- _TASK DETAILS_
Rewrite these lines with every "brown wavy hair at upper center" swapped for "auburn wavy hair at upper center", changing nothing else, and leave out the pictures.

- _EXERCISE MATERIALS_
* START *
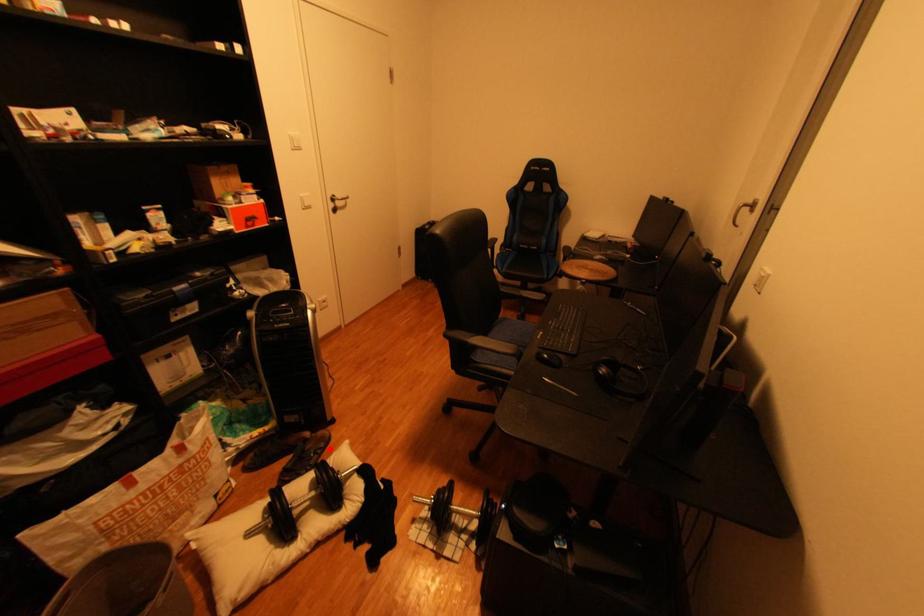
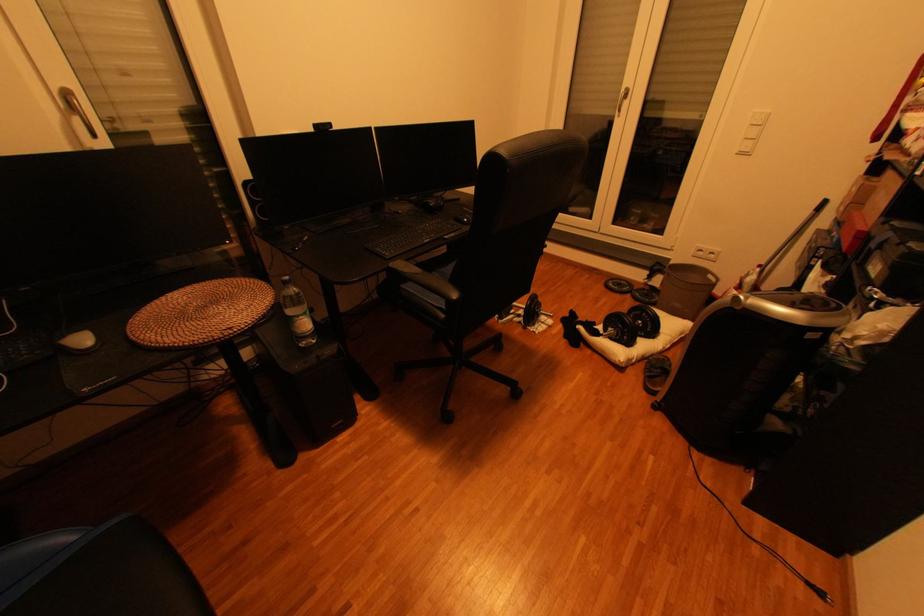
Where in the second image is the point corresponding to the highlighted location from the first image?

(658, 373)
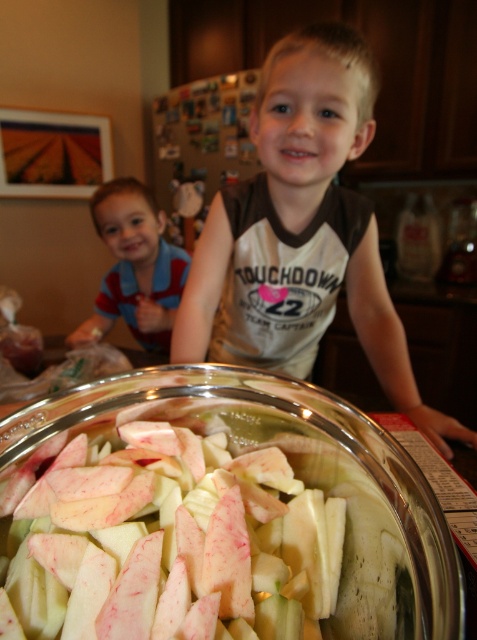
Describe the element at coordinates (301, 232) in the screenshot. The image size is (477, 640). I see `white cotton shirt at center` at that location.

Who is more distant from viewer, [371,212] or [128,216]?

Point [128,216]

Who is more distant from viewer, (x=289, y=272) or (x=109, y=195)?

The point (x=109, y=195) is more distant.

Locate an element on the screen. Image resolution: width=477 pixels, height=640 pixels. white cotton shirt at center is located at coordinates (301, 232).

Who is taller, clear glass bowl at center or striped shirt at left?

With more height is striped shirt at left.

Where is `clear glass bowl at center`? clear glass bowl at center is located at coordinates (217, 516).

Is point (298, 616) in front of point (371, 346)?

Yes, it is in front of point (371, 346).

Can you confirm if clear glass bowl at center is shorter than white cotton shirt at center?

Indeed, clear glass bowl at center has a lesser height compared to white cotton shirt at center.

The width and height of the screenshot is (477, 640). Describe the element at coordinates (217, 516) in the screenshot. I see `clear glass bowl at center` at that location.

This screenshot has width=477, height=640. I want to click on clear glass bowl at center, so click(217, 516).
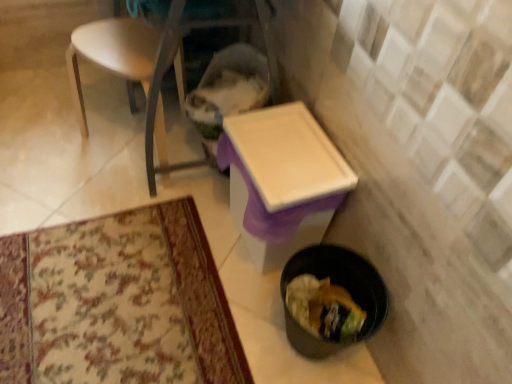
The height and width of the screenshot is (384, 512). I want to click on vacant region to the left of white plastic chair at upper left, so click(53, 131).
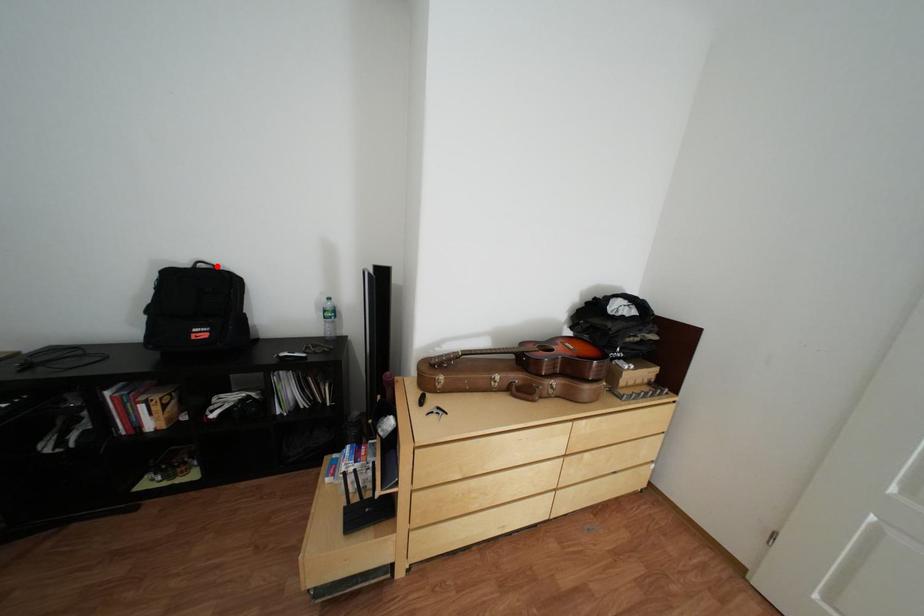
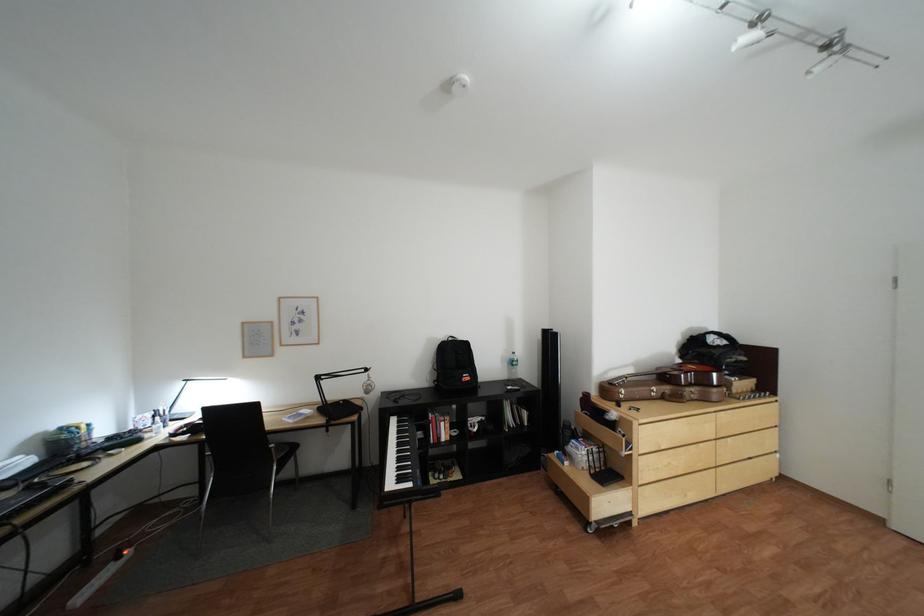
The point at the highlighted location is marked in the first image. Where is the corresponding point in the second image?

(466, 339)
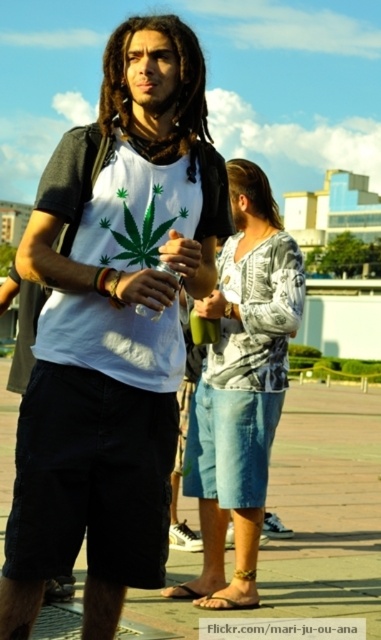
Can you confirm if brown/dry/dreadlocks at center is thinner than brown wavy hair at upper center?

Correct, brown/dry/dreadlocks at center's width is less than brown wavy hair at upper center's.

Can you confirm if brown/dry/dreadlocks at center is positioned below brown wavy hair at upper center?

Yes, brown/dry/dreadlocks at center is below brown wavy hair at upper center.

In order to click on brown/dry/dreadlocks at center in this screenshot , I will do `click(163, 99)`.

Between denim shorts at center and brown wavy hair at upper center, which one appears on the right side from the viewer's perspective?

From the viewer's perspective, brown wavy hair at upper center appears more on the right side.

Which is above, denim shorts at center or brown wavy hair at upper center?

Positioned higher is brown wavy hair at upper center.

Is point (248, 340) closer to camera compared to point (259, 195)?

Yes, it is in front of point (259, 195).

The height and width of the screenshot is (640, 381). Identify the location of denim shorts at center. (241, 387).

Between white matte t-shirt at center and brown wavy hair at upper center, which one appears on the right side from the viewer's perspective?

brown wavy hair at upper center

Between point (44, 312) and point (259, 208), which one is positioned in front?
* END *
- _RESULT FOR THIS EXERCISE_
Where in the second image is the point corresponding to the highlighted location from the first image?

(658, 373)
Describe the element at coordinates (301, 232) in the screenshot. The image size is (477, 640). I see `white cotton shirt at center` at that location.

Who is more distant from viewer, [371,212] or [128,216]?

Point [128,216]

Who is more distant from viewer, (x=289, y=272) or (x=109, y=195)?

The point (x=109, y=195) is more distant.

Locate an element on the screen. Image resolution: width=477 pixels, height=640 pixels. white cotton shirt at center is located at coordinates (301, 232).

Who is taller, clear glass bowl at center or striped shirt at left?

With more height is striped shirt at left.

Where is `clear glass bowl at center`? clear glass bowl at center is located at coordinates (217, 516).

Is point (298, 616) in front of point (371, 346)?

Yes, it is in front of point (371, 346).

Can you confirm if clear glass bowl at center is shorter than white cotton shirt at center?

Indeed, clear glass bowl at center has a lesser height compared to white cotton shirt at center.

The width and height of the screenshot is (477, 640). Describe the element at coordinates (217, 516) in the screenshot. I see `clear glass bowl at center` at that location.

This screenshot has width=477, height=640. I want to click on clear glass bowl at center, so click(217, 516).
The height and width of the screenshot is (384, 512). I want to click on vacant region to the left of white plastic chair at upper left, so click(53, 131).
The point at the highlighted location is marked in the first image. Where is the corresponding point in the second image?

(466, 339)
Can you confirm if brown/dry/dreadlocks at center is thinner than auburn wavy hair at upper center?

Correct, brown/dry/dreadlocks at center's width is less than auburn wavy hair at upper center's.

Can you confirm if brown/dry/dreadlocks at center is positioned below auburn wavy hair at upper center?

Yes, brown/dry/dreadlocks at center is below auburn wavy hair at upper center.

In order to click on brown/dry/dreadlocks at center in this screenshot , I will do `click(163, 99)`.

Between denim shorts at center and auburn wavy hair at upper center, which one appears on the right side from the viewer's perspective?

From the viewer's perspective, auburn wavy hair at upper center appears more on the right side.

Which is above, denim shorts at center or auburn wavy hair at upper center?

Positioned higher is auburn wavy hair at upper center.

Is point (248, 340) closer to camera compared to point (259, 195)?

Yes, it is in front of point (259, 195).

The height and width of the screenshot is (640, 381). Identify the location of denim shorts at center. (241, 387).

Between white matte t-shirt at center and auburn wavy hair at upper center, which one appears on the right side from the viewer's perspective?

auburn wavy hair at upper center

Between point (44, 312) and point (259, 208), which one is positioned in front?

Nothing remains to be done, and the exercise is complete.